◆ TASK PROMPT ◆
Please transcribe, exactly and only, the lines of the records below from the one holding "none -> red bottle [15,278,120,532]" to the very end.

(Records from a dataset)
##############################

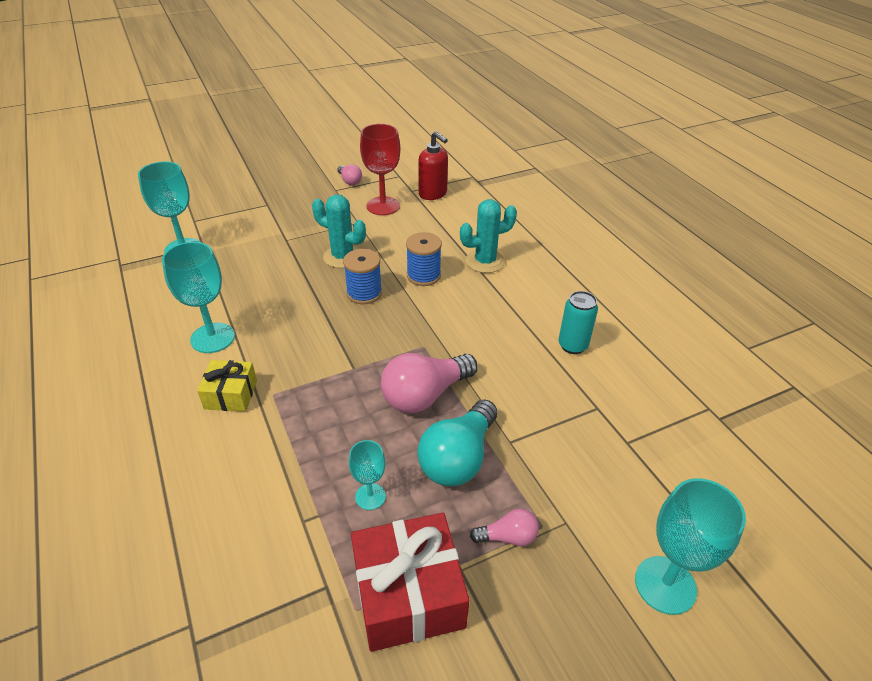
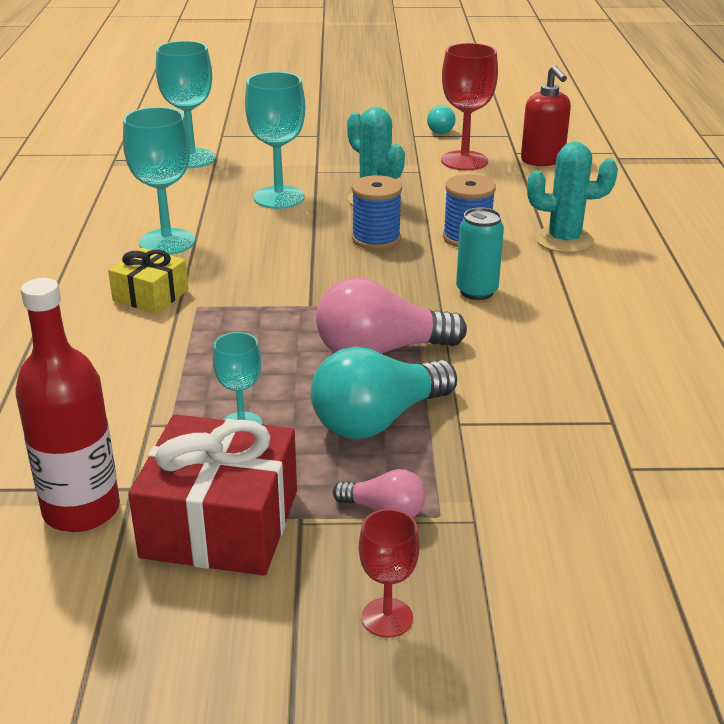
camera: 25 degrees right, 10 degrees down
pink light bulb [337,164,362,185] -> turquoise light bulb [427,105,455,134]
turquoise can [558,291,598,354] -> turquoise can moved to [456,208,504,300]
turquoise goblet [635,478,746,615] -> turquoise goblet moved to [245,72,305,209]
none -> red bottle [15,278,120,532]
none -> red goblet [359,509,420,638]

##############################

◆ EXPECTED OUTPUT ◆
none -> red bottle [15,278,120,532]
none -> red goblet [359,509,420,638]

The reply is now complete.